> About this task: Copy out the line containing "red box: [169,271,278,374]" and each line after it, through the last one in the material, exactly as written.

> Source records:
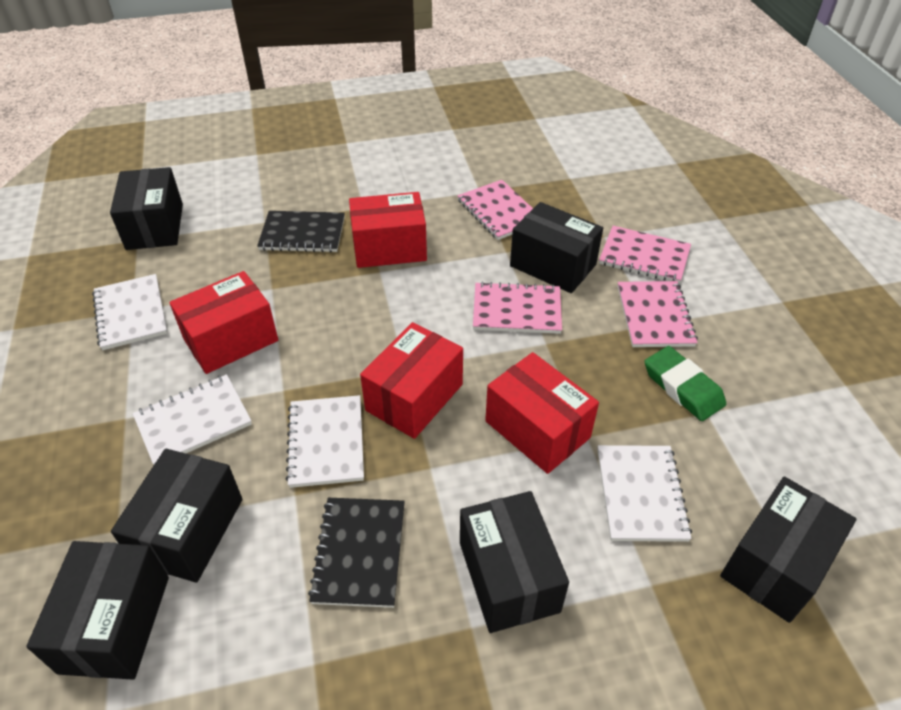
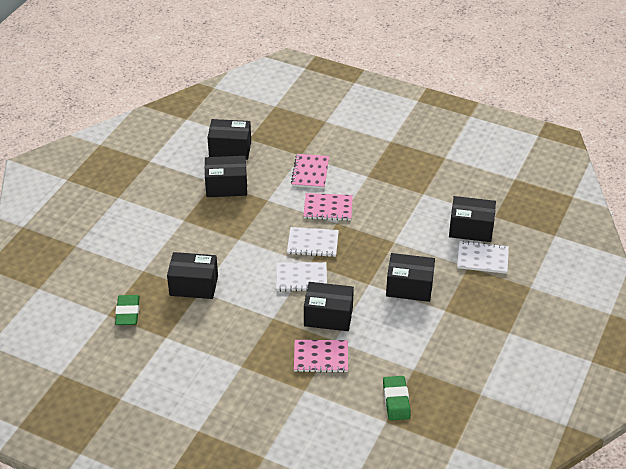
black notebook: [257,211,345,252] [308,498,405,608] = 2 -> none = 0
green eraser: [644,346,726,421] = 1 -> [115,295,140,325] [383,376,411,421] = 2
pink notebook: [457,180,533,240] [473,282,562,334] [599,226,691,283] [617,281,698,347] = 4 -> [291,154,329,189] [294,340,348,373] [303,193,353,221] = 3
red box: [169,271,278,374] [349,192,427,268] [360,322,463,439] [485,352,599,474] = 4 -> none = 0
white notebook: [92,274,167,350] [133,374,252,464] [286,395,364,488] [597,445,692,542] = 4 -> [276,262,327,292] [287,227,339,257] [457,241,509,274] = 3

> Solution to this exercise:
red box: [169,271,278,374] [349,192,427,268] [360,322,463,439] [485,352,599,474] = 4 -> none = 0
white notebook: [92,274,167,350] [133,374,252,464] [286,395,364,488] [597,445,692,542] = 4 -> [276,262,327,292] [287,227,339,257] [457,241,509,274] = 3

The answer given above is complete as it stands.